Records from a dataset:

******

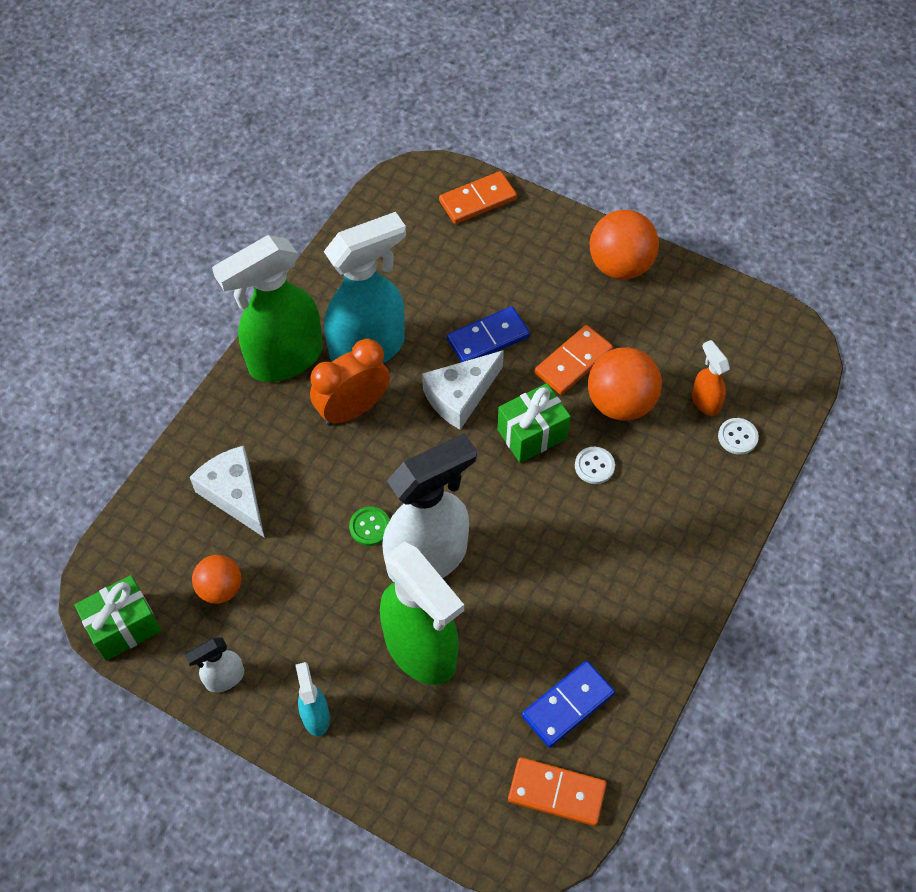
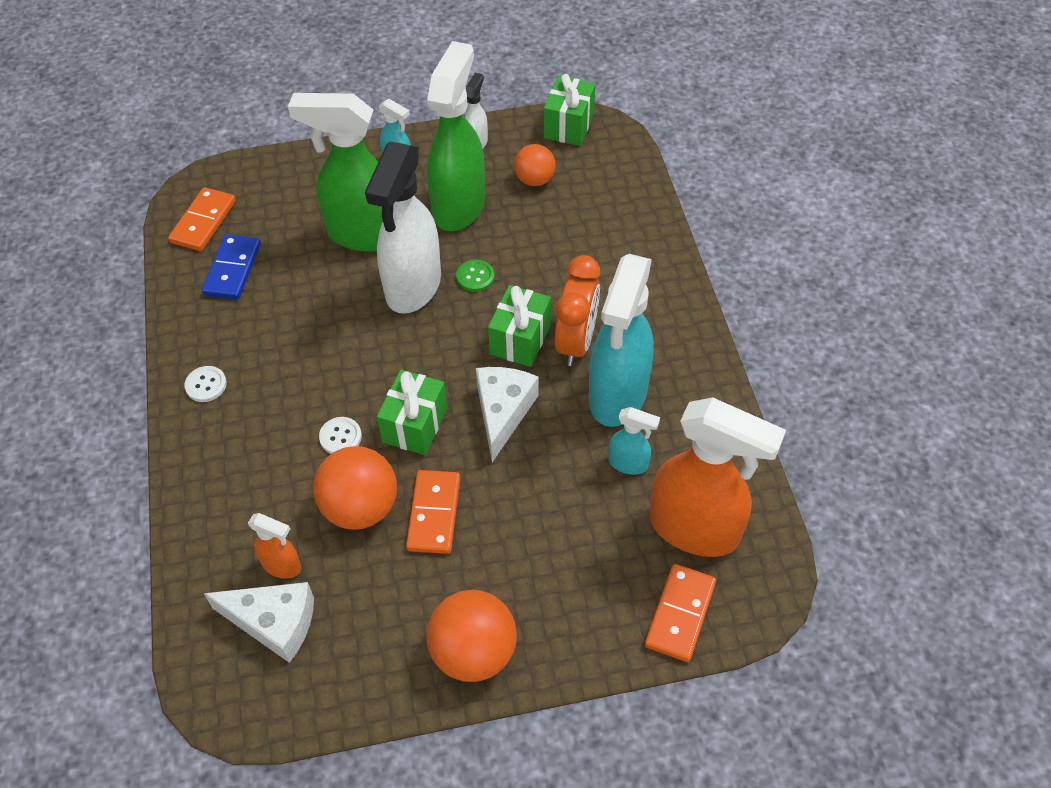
camera: 140 degrees right, 5 degrees down
(235, 495) = (592, 232): white cheese -> white cheese (274, 623)
(284, 359) = (671, 339): green spray bottle -> green spray bottle (459, 206)
(391, 443) = (520, 339): none -> green gift
(412, 300) = (628, 463): none -> turquoise spray bottle
(416, 234) = (695, 529): none -> orange spray bottle
(488, 338) = (529, 478): blue domino -> none
(556, 793) = (203, 222): orange domino -> orange domino turned 45 degrees counterclockwise
(737, 437) = (229, 553): white button -> white button (206, 385)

******

- _Exercise prompt_: Repeat the records exactly, without the pictures.

- _Answer to this task_:
camera: 140 degrees right, 5 degrees down
(235, 495) = (592, 232): white cheese -> white cheese (274, 623)
(284, 359) = (671, 339): green spray bottle -> green spray bottle (459, 206)
(391, 443) = (520, 339): none -> green gift
(412, 300) = (628, 463): none -> turquoise spray bottle
(416, 234) = (695, 529): none -> orange spray bottle
(488, 338) = (529, 478): blue domino -> none
(556, 793) = (203, 222): orange domino -> orange domino turned 45 degrees counterclockwise
(737, 437) = (229, 553): white button -> white button (206, 385)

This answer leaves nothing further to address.